(Colored object listings)
○ ○ ○ ○ ○ ○ ○
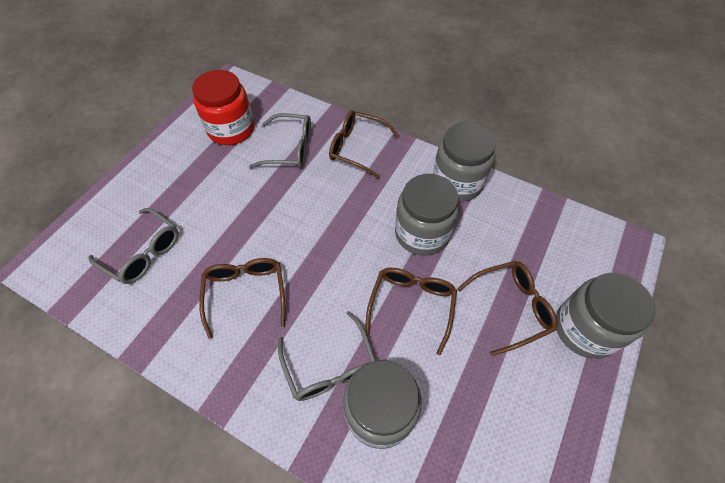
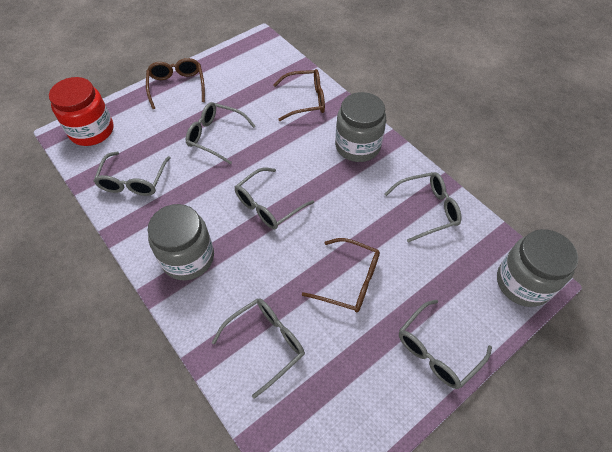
brown glasses: 4 -> 3
grey glasses: 3 -> 6
grey jar: 4 -> 3

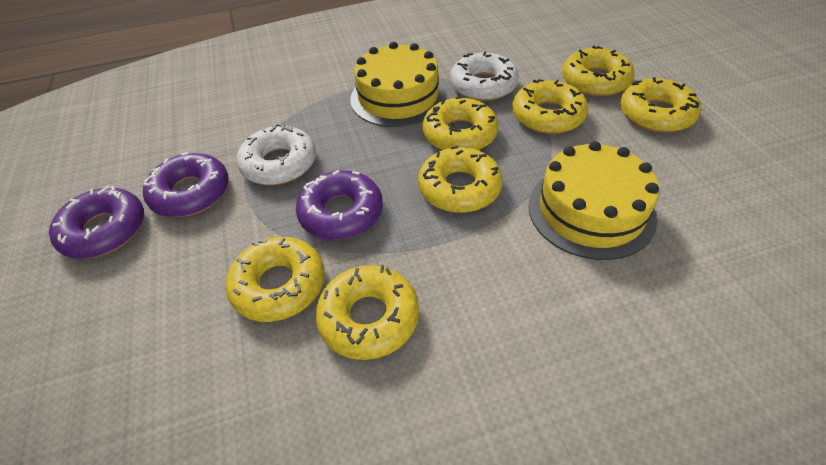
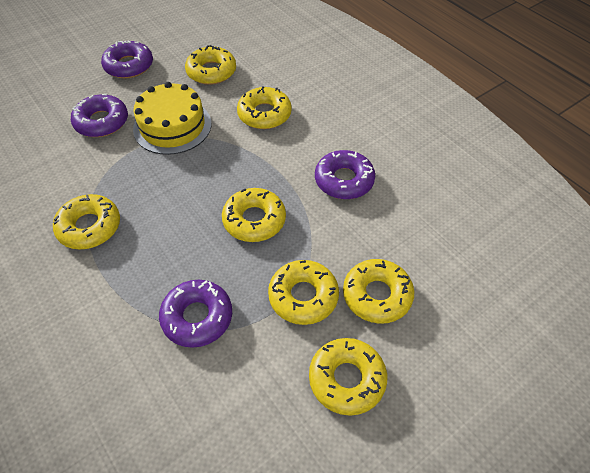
purple donut: 3 -> 4
white donut: 2 -> 0
yellow cake: 2 -> 1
○ ○ ○ ○ ○ ○ ○
Exactly the lines from the one containing "grey jar: 4 -> 3" through the end of the data above: repeat those, both ends included, and nothing else. Skip the pictures.

▶ **ANSWER SECTION**:
grey jar: 4 -> 3

purple donut: 3 -> 4
white donut: 2 -> 0
yellow cake: 2 -> 1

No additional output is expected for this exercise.